(Items from a dataset)
<<<<

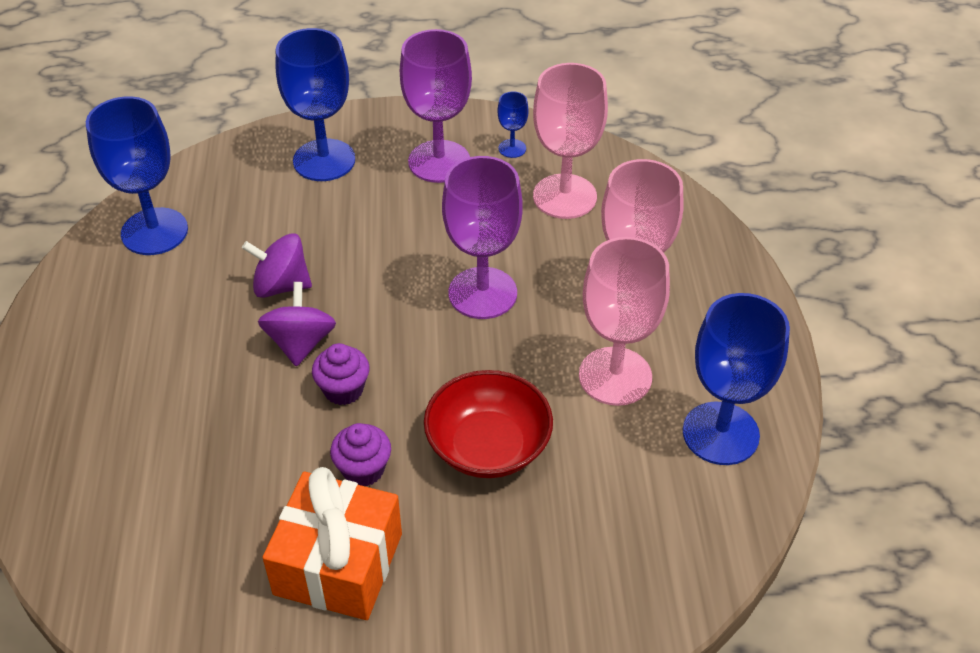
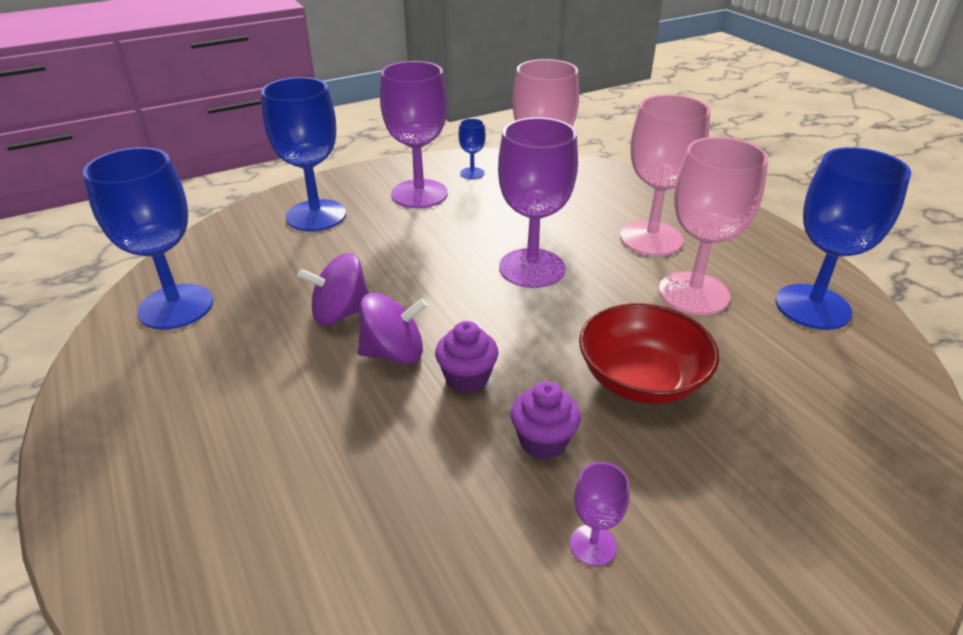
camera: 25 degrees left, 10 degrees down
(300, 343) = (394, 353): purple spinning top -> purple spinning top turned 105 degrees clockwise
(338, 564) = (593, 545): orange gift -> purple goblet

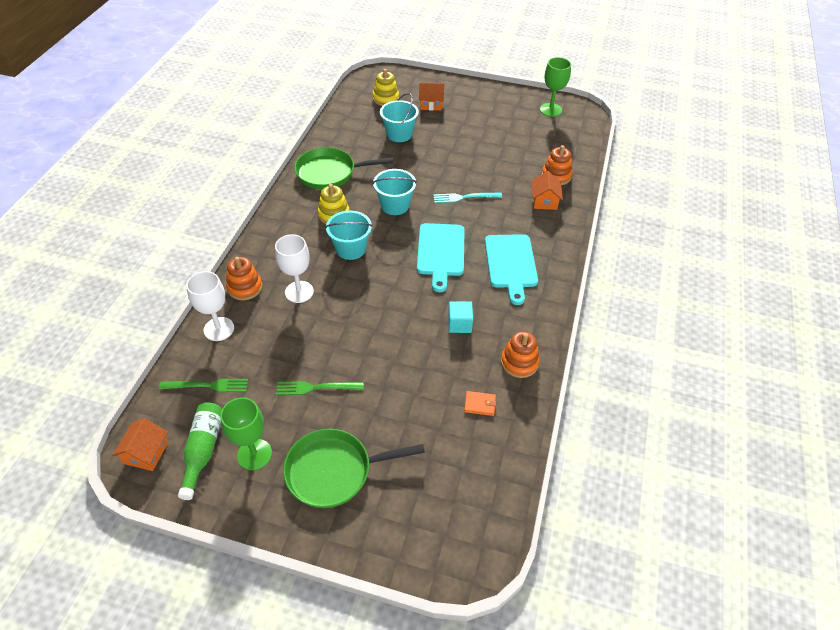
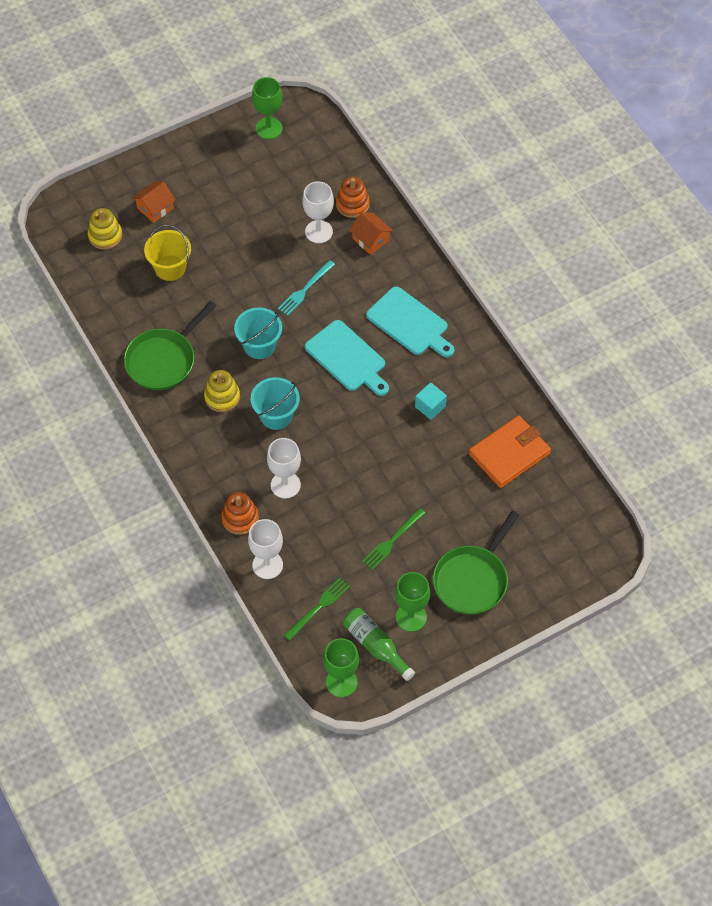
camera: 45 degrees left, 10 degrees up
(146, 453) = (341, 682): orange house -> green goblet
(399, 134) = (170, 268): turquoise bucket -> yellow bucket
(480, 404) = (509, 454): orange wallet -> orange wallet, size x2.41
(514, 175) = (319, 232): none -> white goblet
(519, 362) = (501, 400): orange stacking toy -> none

>>>>

What you need to do = Start with the line holding "(338, 564) = (593, 545): orange" and repeat exactly every line through the final line of the records above, but no pictures and nothing more.

Completed exercise =
(338, 564) = (593, 545): orange gift -> purple goblet

camera: 45 degrees left, 10 degrees up
(146, 453) = (341, 682): orange house -> green goblet
(399, 134) = (170, 268): turquoise bucket -> yellow bucket
(480, 404) = (509, 454): orange wallet -> orange wallet, size x2.41
(514, 175) = (319, 232): none -> white goblet
(519, 362) = (501, 400): orange stacking toy -> none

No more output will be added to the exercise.